## Assigned task
Return only the lines running from the top of the entries to the line with "turquoise spinning top: [193,249,266,326]", inclusive, exactly as written.

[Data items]
[Start of section]

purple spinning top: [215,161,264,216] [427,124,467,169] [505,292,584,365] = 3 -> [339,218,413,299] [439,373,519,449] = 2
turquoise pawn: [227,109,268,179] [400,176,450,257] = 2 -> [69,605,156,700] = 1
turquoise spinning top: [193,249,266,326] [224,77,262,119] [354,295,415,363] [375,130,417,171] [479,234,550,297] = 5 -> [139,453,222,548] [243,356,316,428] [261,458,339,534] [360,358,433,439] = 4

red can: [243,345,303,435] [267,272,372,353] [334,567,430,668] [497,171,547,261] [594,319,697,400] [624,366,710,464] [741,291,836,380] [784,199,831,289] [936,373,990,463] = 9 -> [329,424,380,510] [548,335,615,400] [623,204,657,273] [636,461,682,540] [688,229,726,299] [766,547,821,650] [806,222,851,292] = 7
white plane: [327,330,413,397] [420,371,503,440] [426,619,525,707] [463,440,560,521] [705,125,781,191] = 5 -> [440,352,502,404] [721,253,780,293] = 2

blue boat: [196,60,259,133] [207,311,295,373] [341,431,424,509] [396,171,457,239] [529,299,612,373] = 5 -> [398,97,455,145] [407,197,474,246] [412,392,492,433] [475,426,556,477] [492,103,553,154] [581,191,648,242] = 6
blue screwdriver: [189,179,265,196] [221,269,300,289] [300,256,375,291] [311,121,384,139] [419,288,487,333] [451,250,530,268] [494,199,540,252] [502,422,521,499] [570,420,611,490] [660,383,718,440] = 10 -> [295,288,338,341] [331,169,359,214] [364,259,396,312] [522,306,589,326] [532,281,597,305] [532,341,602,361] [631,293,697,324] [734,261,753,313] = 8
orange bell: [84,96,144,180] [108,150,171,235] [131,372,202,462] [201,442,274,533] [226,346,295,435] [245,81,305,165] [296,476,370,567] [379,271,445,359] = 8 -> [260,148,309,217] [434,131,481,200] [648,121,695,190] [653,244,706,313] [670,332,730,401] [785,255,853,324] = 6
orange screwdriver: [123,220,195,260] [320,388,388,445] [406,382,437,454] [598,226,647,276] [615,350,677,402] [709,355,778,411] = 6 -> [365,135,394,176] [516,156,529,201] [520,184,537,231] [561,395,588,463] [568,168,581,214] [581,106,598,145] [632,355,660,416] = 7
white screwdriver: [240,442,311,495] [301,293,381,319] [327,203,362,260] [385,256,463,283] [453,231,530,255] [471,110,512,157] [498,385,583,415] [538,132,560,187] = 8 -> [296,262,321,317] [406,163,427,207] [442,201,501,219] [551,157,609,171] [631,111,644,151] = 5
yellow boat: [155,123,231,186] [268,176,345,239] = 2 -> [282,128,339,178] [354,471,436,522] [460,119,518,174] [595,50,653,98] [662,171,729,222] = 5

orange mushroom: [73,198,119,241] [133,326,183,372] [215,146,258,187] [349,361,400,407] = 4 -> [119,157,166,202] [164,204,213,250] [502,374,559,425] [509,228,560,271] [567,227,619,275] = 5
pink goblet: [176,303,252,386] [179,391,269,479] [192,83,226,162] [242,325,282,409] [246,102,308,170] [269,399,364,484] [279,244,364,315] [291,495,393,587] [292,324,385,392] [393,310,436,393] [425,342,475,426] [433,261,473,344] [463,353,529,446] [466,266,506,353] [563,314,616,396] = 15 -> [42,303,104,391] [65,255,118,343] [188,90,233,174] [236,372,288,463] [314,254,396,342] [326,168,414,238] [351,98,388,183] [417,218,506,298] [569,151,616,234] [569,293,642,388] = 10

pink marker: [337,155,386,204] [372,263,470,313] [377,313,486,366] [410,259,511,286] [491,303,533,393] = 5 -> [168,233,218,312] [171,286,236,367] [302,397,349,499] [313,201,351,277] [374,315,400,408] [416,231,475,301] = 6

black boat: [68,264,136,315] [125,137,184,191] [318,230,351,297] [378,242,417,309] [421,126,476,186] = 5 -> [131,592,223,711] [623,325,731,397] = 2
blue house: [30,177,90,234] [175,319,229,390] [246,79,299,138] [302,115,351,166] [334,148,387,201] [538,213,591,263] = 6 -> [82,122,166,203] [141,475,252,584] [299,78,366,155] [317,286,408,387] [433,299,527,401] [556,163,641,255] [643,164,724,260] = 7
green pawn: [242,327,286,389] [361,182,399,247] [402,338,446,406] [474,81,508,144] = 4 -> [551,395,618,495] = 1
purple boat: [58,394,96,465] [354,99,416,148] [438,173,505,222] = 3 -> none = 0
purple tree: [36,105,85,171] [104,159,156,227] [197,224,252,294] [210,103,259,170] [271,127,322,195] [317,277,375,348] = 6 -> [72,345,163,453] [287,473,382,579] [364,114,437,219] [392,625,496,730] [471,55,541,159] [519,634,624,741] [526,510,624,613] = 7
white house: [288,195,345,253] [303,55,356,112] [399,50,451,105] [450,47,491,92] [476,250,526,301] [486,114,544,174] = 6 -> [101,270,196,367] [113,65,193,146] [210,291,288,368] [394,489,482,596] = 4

[End of section]

## The completed task
purple spinning top: [215,161,264,216] [427,124,467,169] [505,292,584,365] = 3 -> [339,218,413,299] [439,373,519,449] = 2
turquoise pawn: [227,109,268,179] [400,176,450,257] = 2 -> [69,605,156,700] = 1
turquoise spinning top: [193,249,266,326] [224,77,262,119] [354,295,415,363] [375,130,417,171] [479,234,550,297] = 5 -> [139,453,222,548] [243,356,316,428] [261,458,339,534] [360,358,433,439] = 4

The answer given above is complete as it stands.